#### Task details:
Your answer must repeat all of the entries word for word, without any images.
———
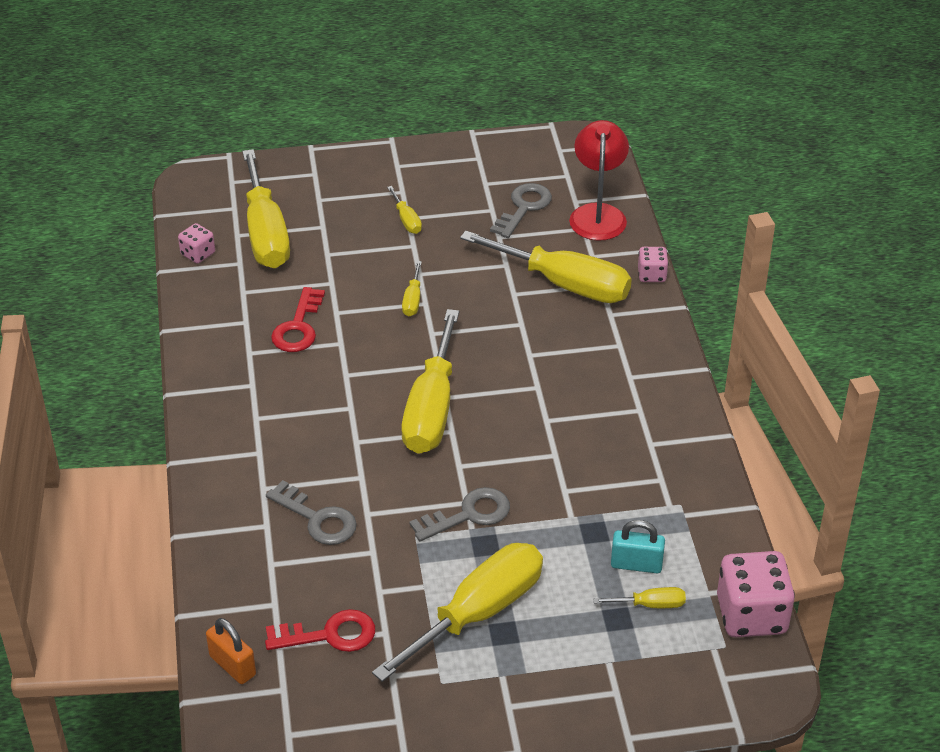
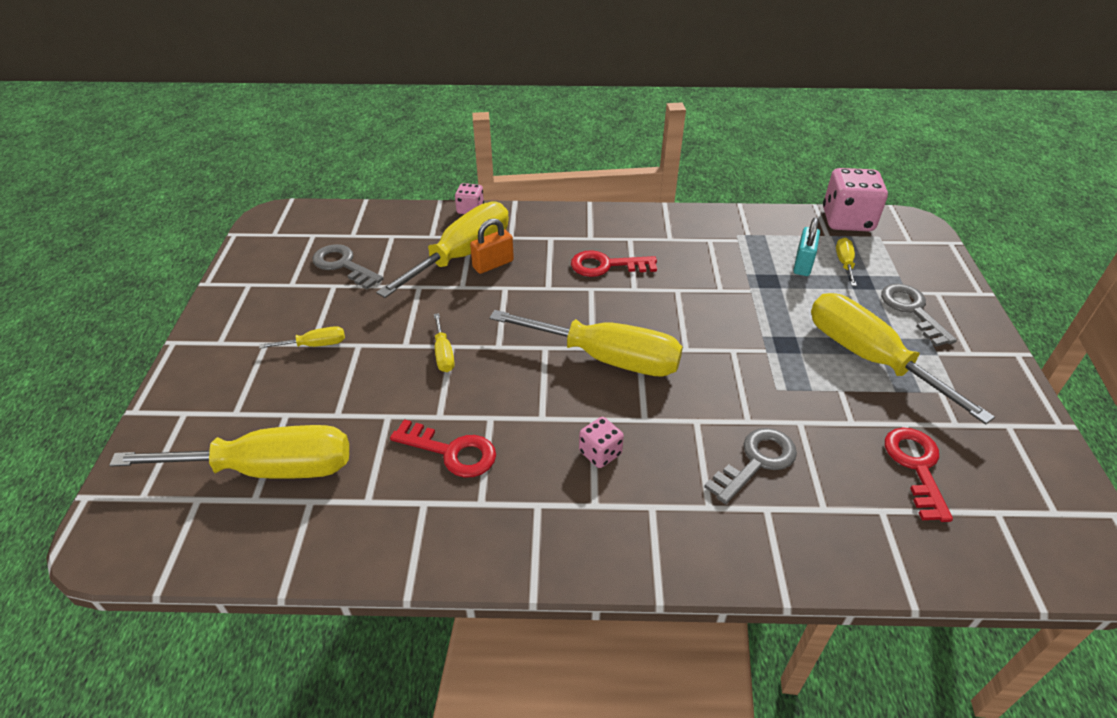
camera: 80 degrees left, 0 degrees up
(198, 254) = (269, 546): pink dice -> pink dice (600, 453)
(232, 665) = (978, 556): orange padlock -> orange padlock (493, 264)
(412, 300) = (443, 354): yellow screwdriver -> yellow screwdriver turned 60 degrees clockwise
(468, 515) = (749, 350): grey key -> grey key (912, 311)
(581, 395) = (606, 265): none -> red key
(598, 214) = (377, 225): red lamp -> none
———
#### Exercise output:
camera: 80 degrees left, 0 degrees up
(198, 254) = (269, 546): pink dice -> pink dice (600, 453)
(232, 665) = (978, 556): orange padlock -> orange padlock (493, 264)
(412, 300) = (443, 354): yellow screwdriver -> yellow screwdriver turned 60 degrees clockwise
(468, 515) = (749, 350): grey key -> grey key (912, 311)
(581, 395) = (606, 265): none -> red key
(598, 214) = (377, 225): red lamp -> none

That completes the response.